*** WORKING DATA

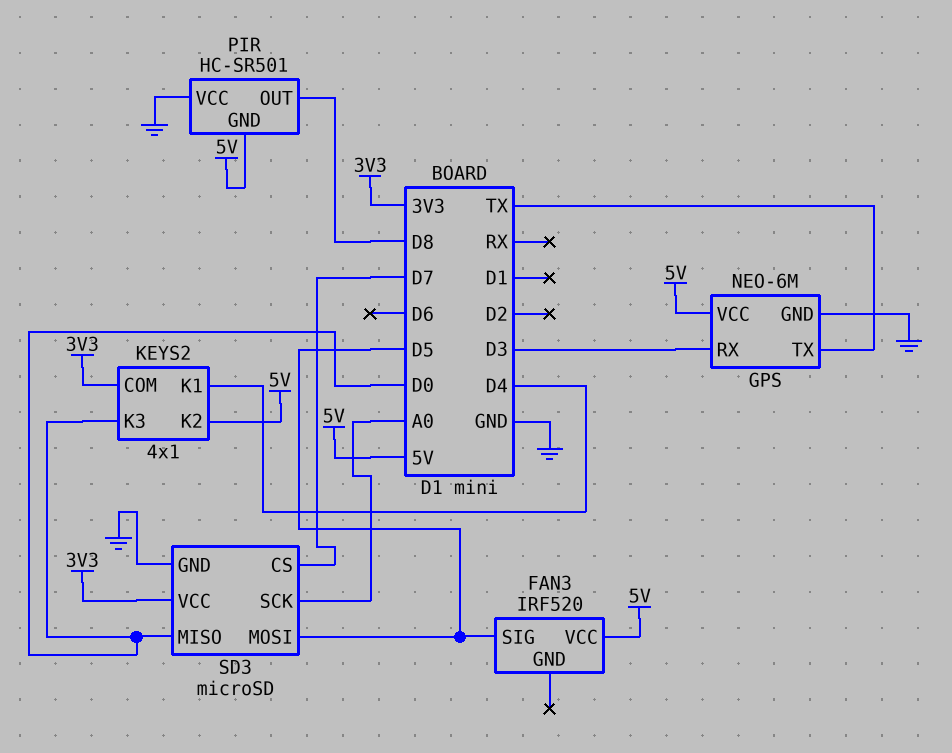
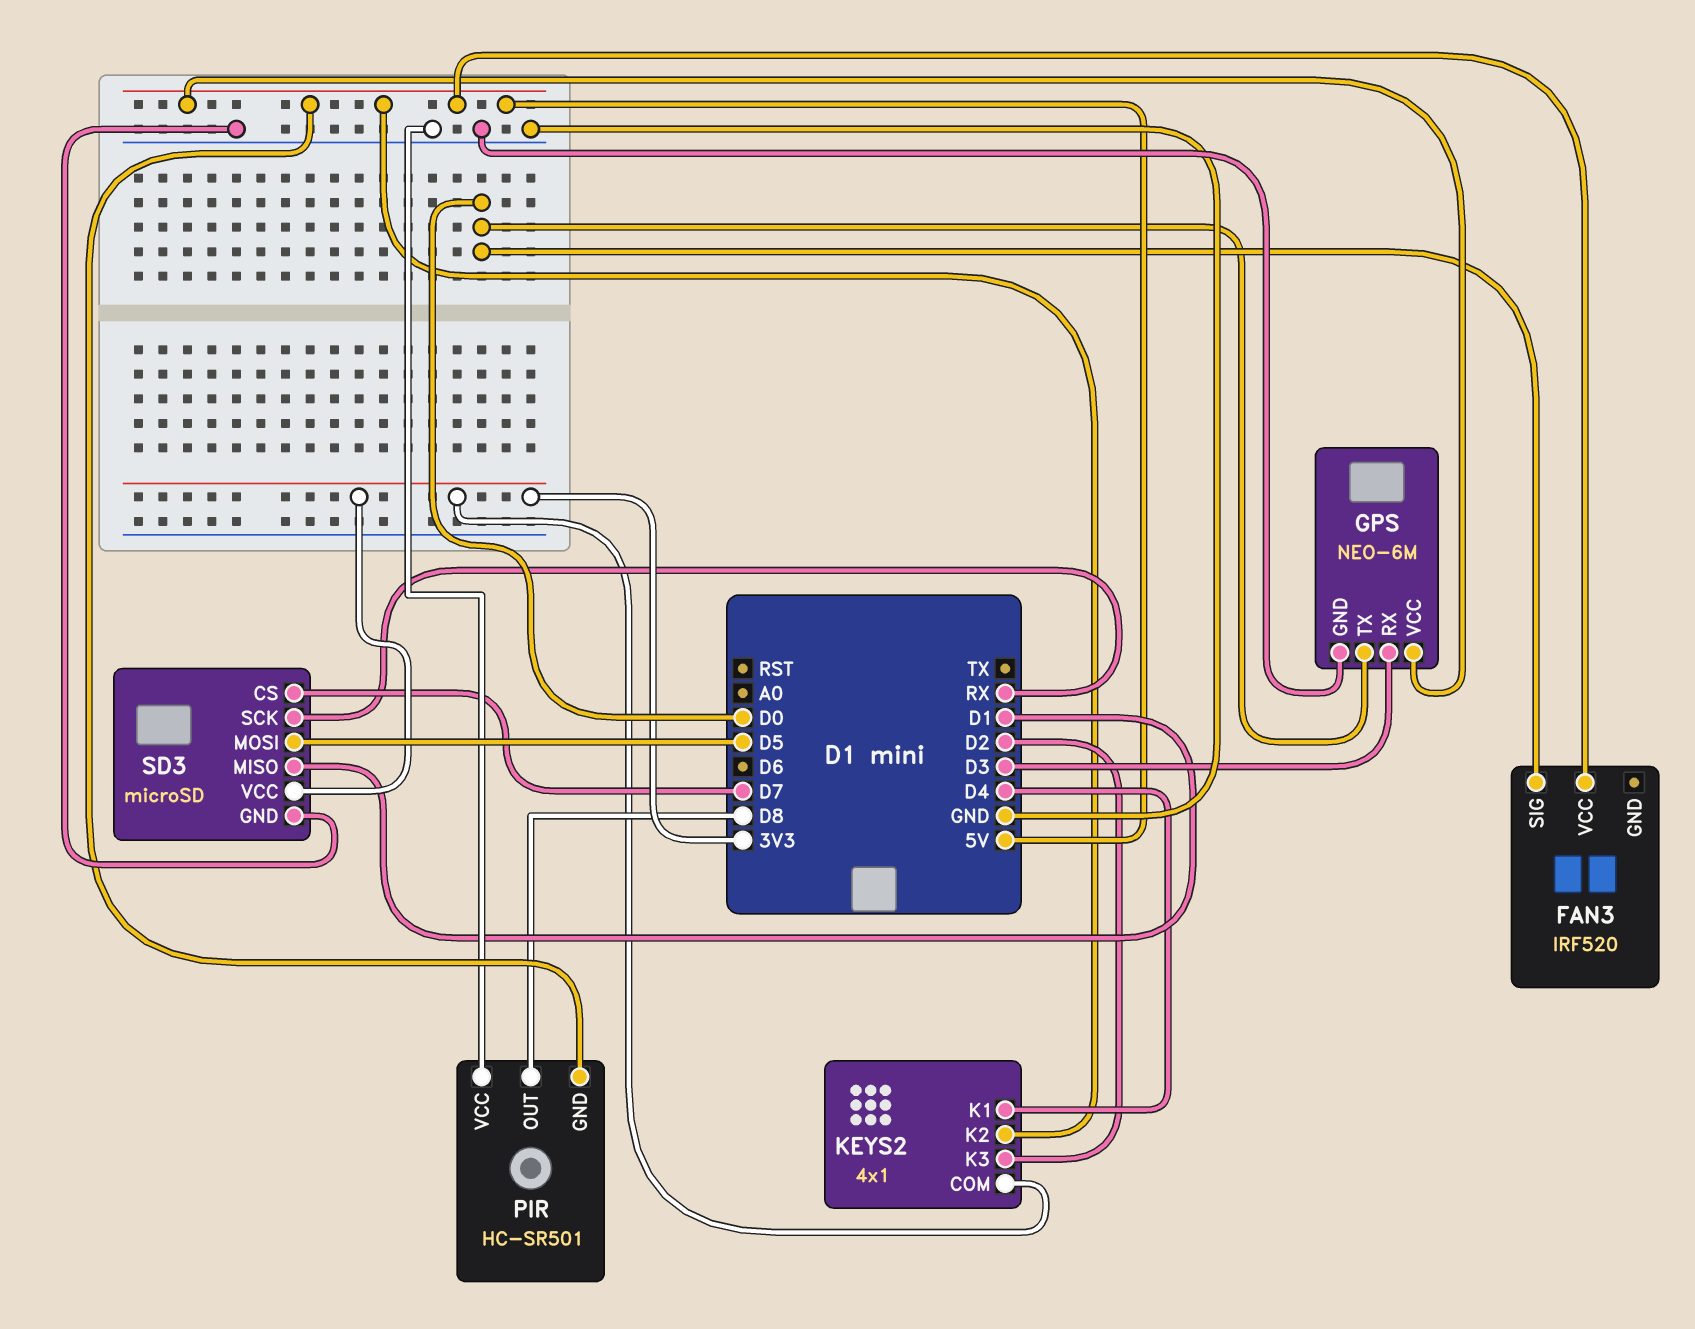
FAN3 pin SIG: D5 -> D0
GPS pin TX: TX -> D0
KEYS2 pin K3: D0 -> D2
SD3 pin MISO: D0 -> D1
SD3 pin SCK: A0 -> RX

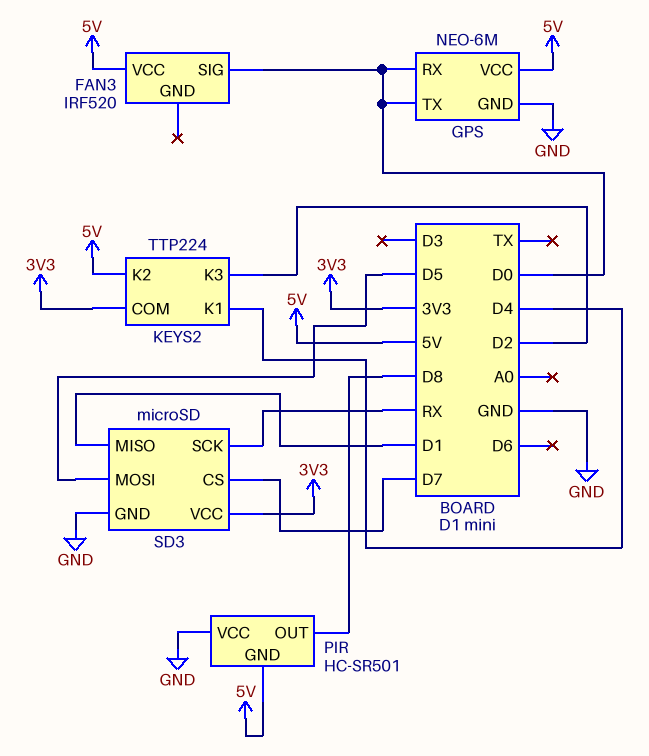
GPS pin RX: D3 -> D0
KEYS2: 4x1 -> TTP224

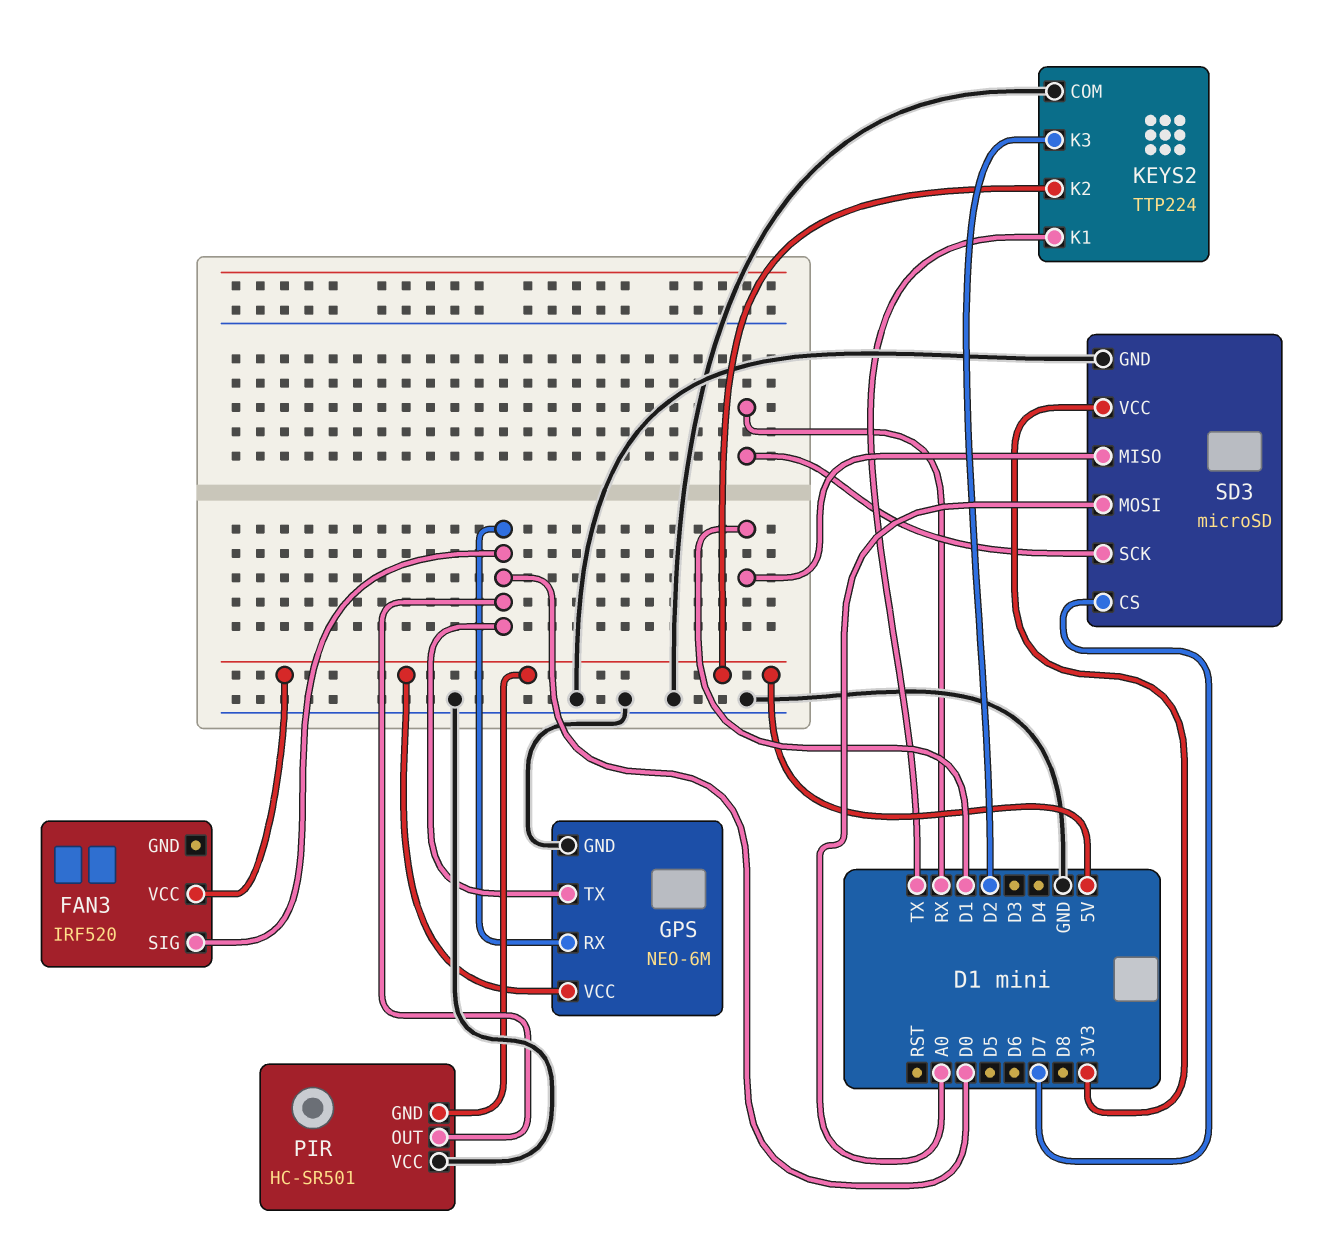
KEYS2 pin COM: 3V3 -> GND
KEYS2 pin K1: D4 -> TX
PIR pin OUT: D8 -> D0
SD3 pin MOSI: D5 -> A0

******

## WHAT IS EXPECTED
With the pictures removed, return each record above exactly as given.

## SOLVED EXERCISE
FAN3 pin SIG: D5 -> D0
GPS pin TX: TX -> D0
KEYS2 pin K3: D0 -> D2
SD3 pin MISO: D0 -> D1
SD3 pin SCK: A0 -> RX

GPS pin RX: D3 -> D0
KEYS2: 4x1 -> TTP224

KEYS2 pin COM: 3V3 -> GND
KEYS2 pin K1: D4 -> TX
PIR pin OUT: D8 -> D0
SD3 pin MOSI: D5 -> A0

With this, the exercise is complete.